Task goal:
Each line of the records that follow must come back exactly, with pictures skipped.

Recorded information Start Marker

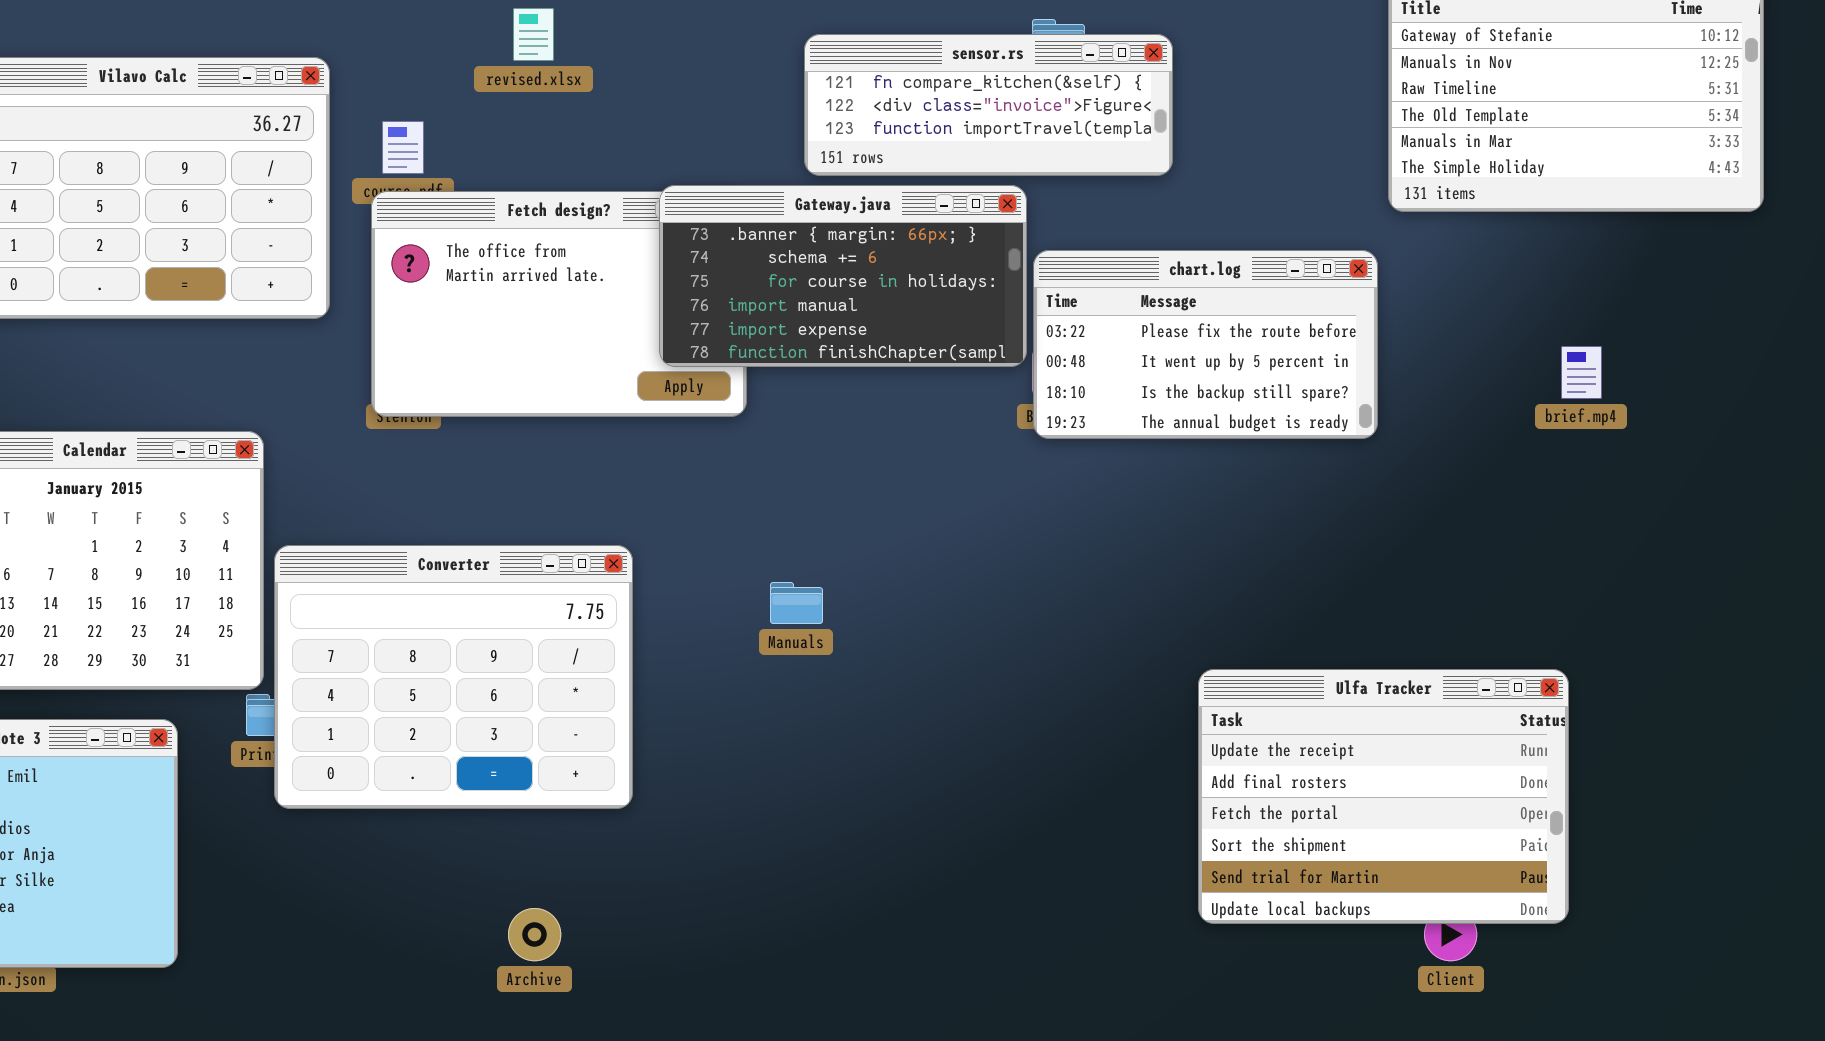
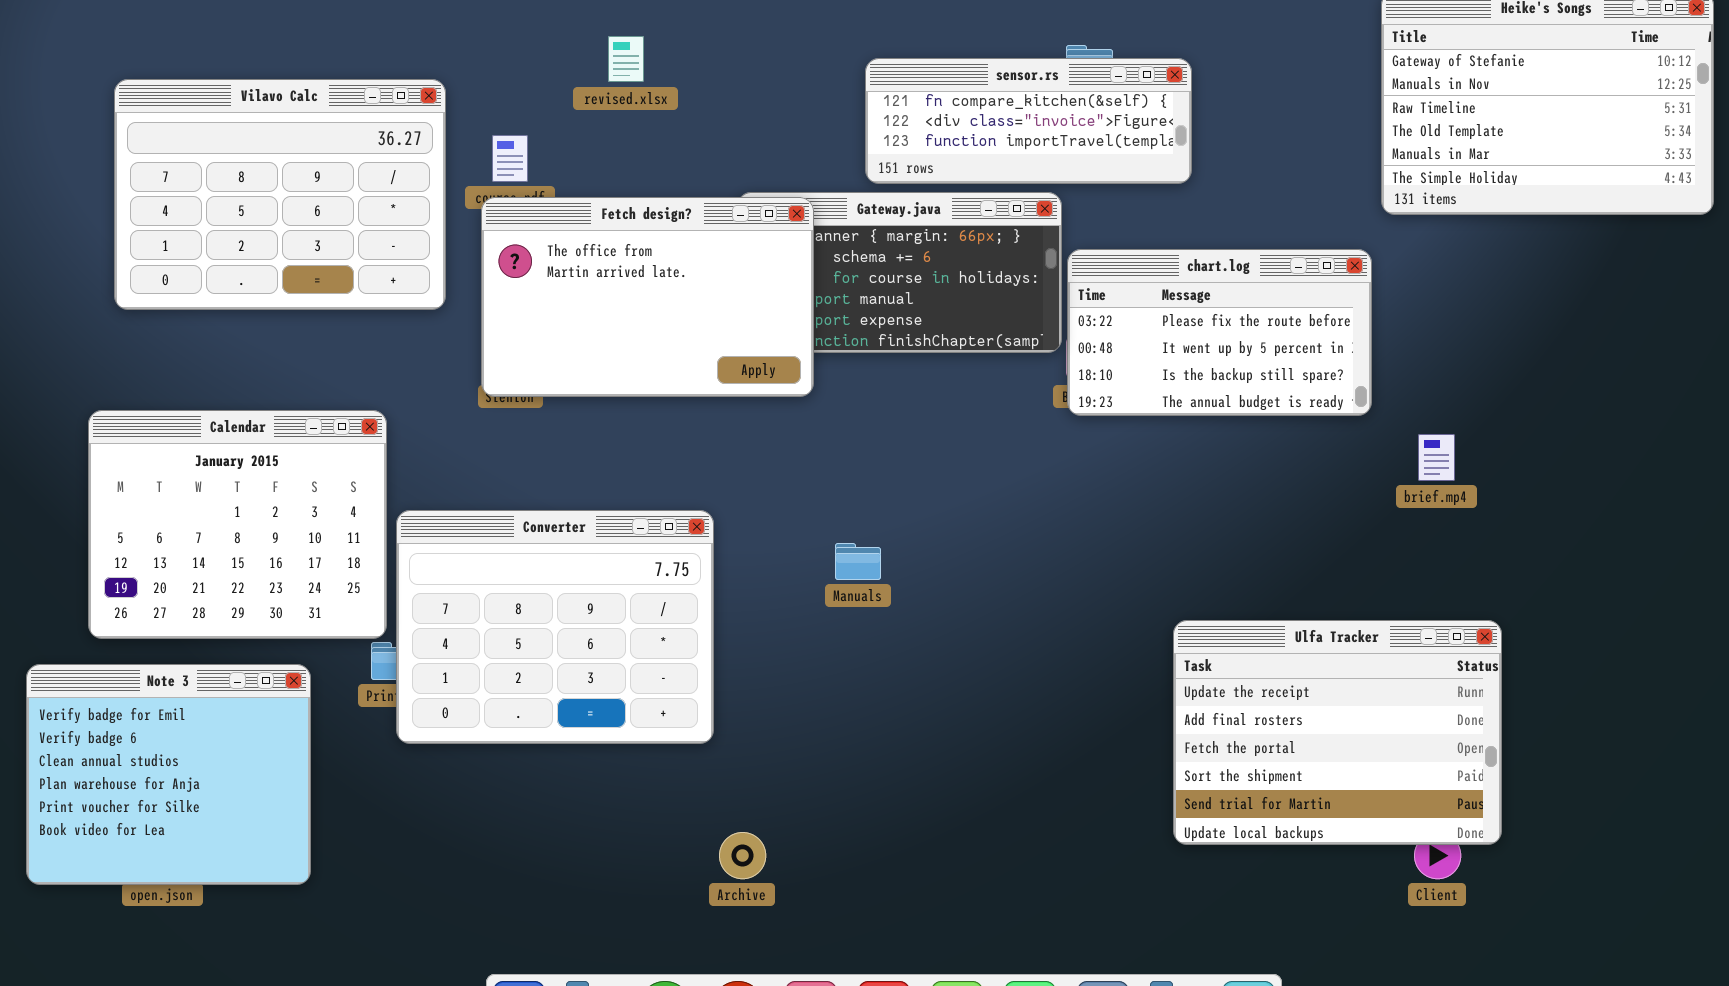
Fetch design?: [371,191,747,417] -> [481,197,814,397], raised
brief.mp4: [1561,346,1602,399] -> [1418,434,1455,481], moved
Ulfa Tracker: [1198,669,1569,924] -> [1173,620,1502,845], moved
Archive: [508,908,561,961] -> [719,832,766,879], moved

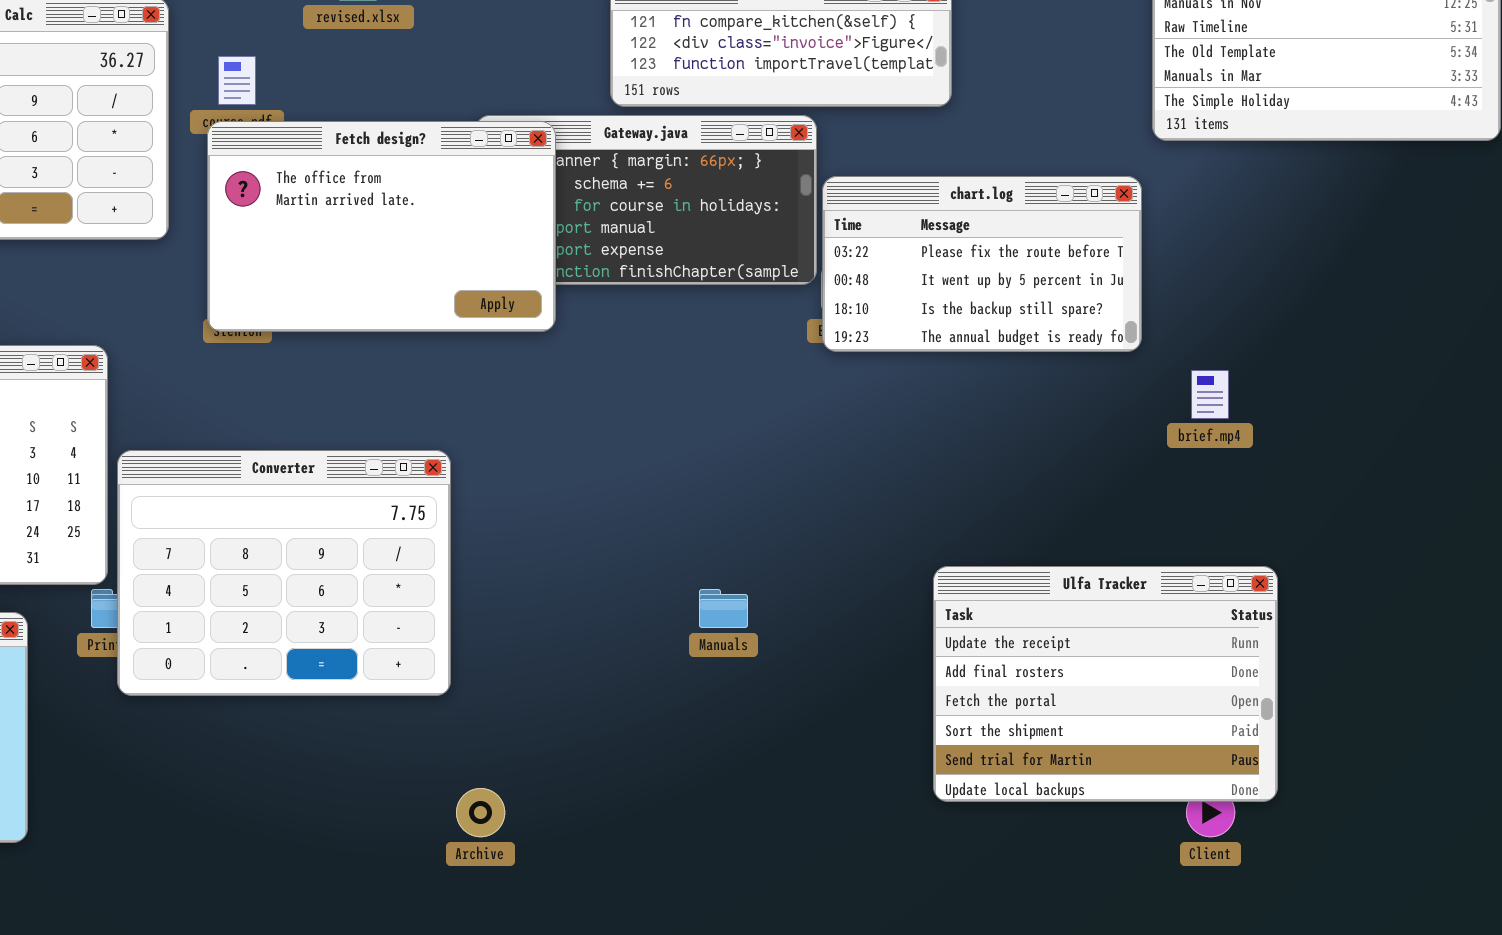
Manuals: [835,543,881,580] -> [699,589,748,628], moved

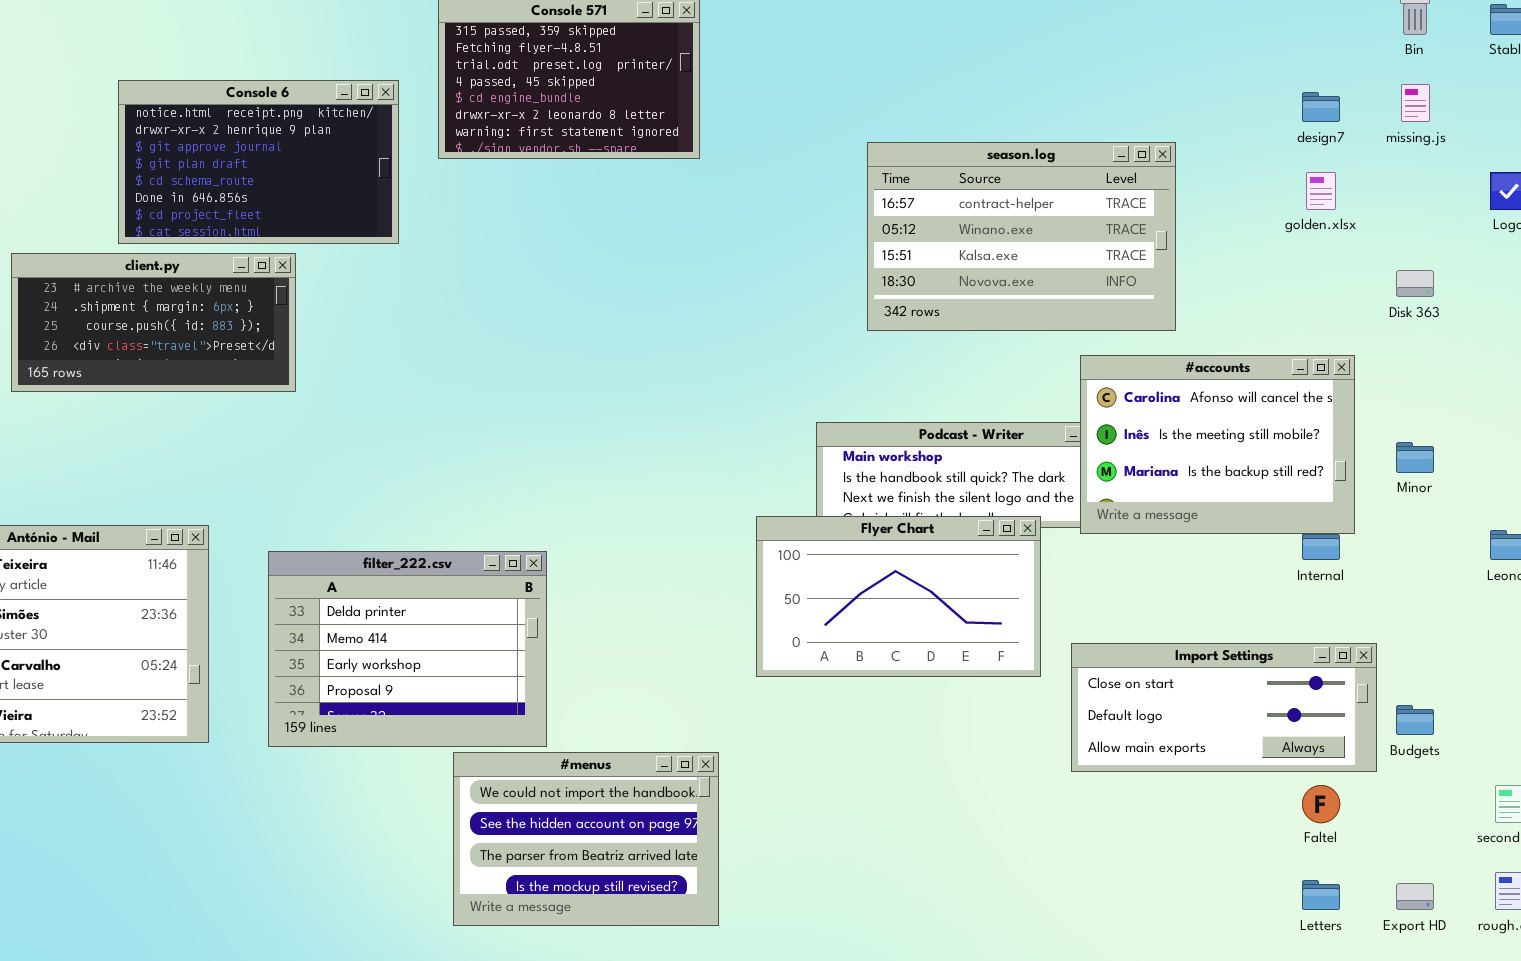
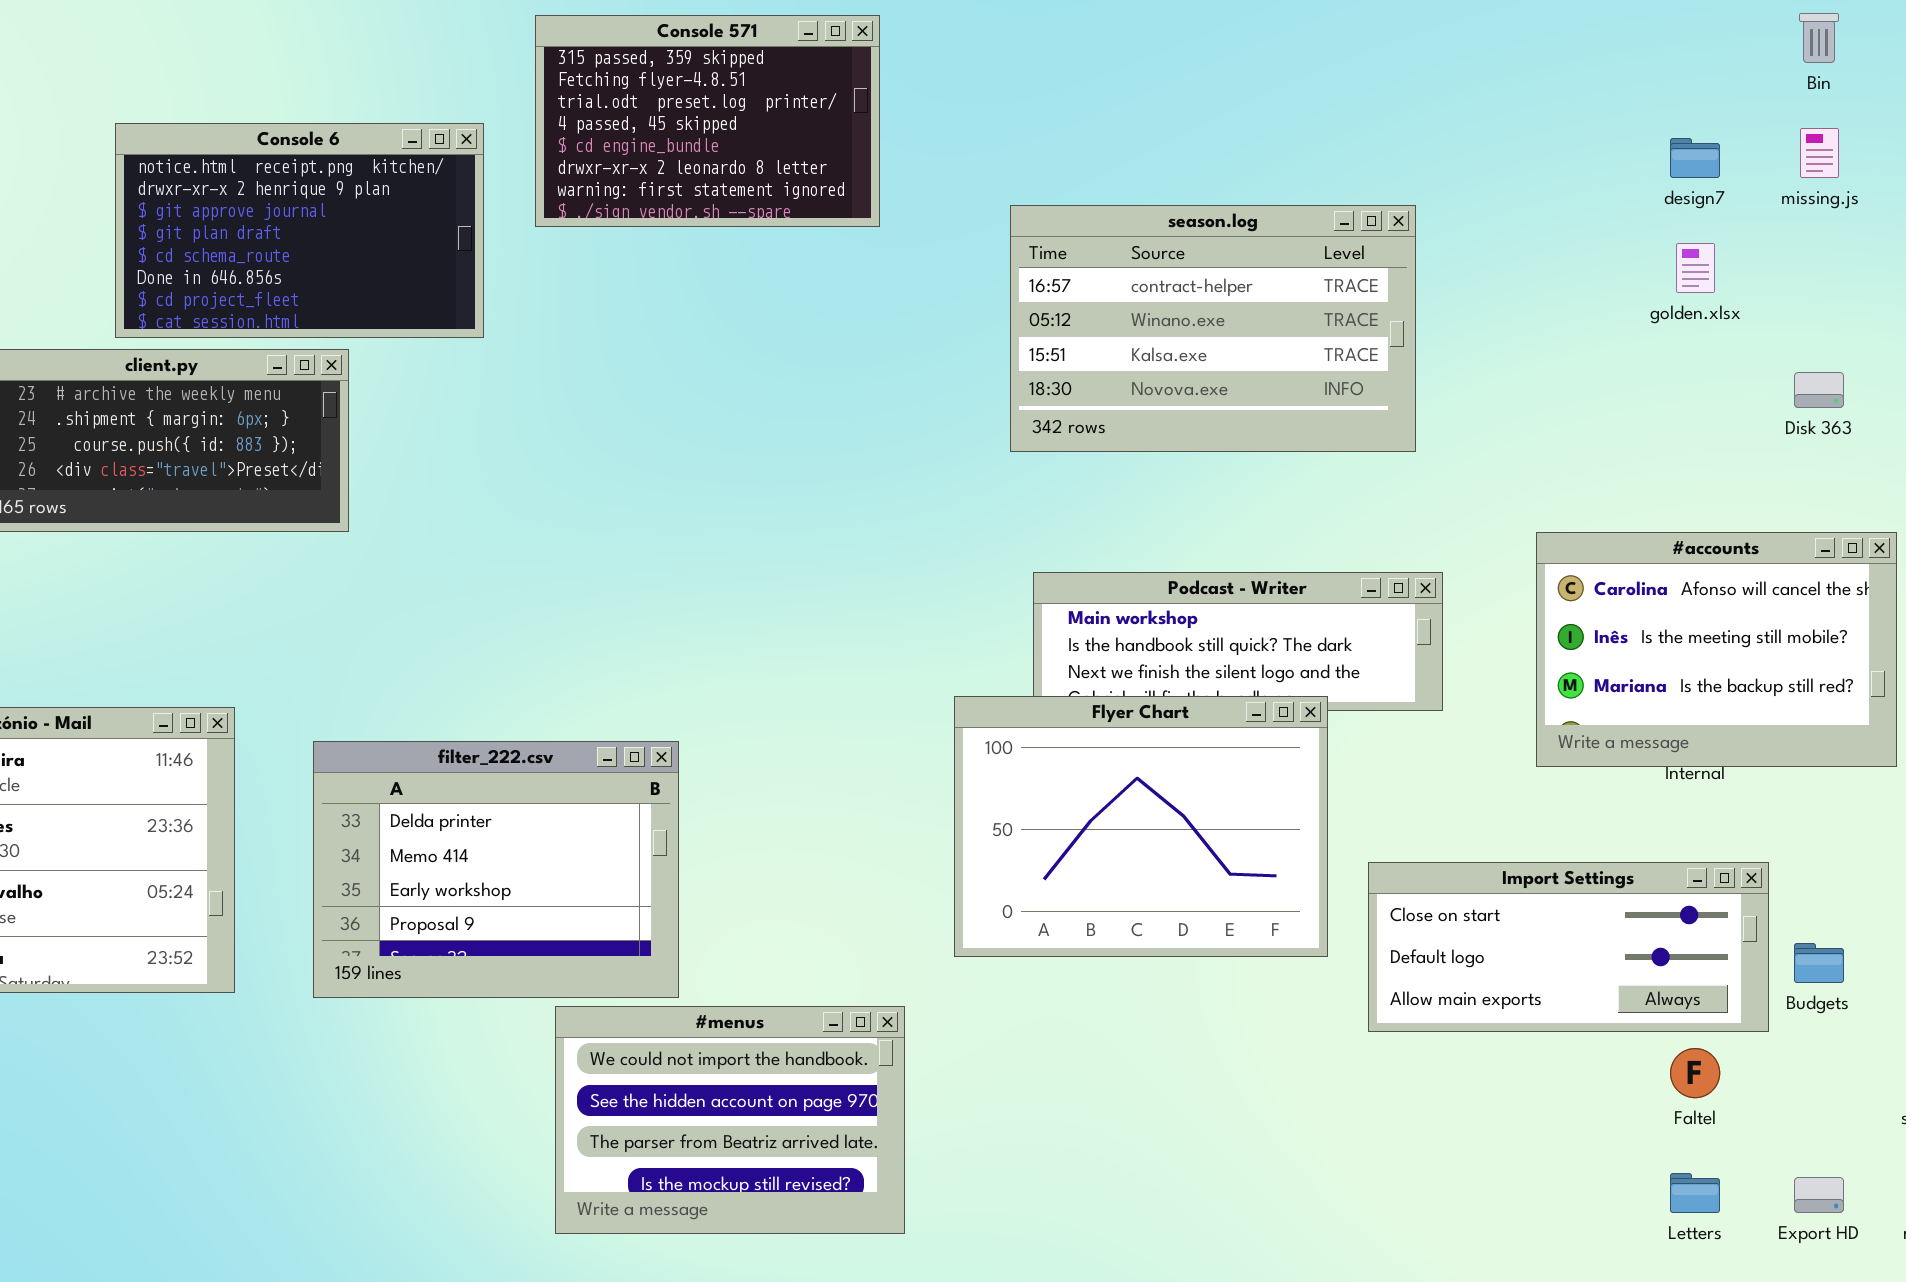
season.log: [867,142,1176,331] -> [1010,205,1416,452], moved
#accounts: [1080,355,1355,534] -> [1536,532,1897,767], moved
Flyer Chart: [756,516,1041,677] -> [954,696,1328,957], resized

Recorded information End Marker

Result of the task:
Fetch design?: [371,191,747,417] -> [481,197,814,397], raised
brief.mp4: [1561,346,1602,399] -> [1418,434,1455,481], moved
Ulfa Tracker: [1198,669,1569,924] -> [1173,620,1502,845], moved
Archive: [508,908,561,961] -> [719,832,766,879], moved

Manuals: [835,543,881,580] -> [699,589,748,628], moved

season.log: [867,142,1176,331] -> [1010,205,1416,452], moved
#accounts: [1080,355,1355,534] -> [1536,532,1897,767], moved
Flyer Chart: [756,516,1041,677] -> [954,696,1328,957], resized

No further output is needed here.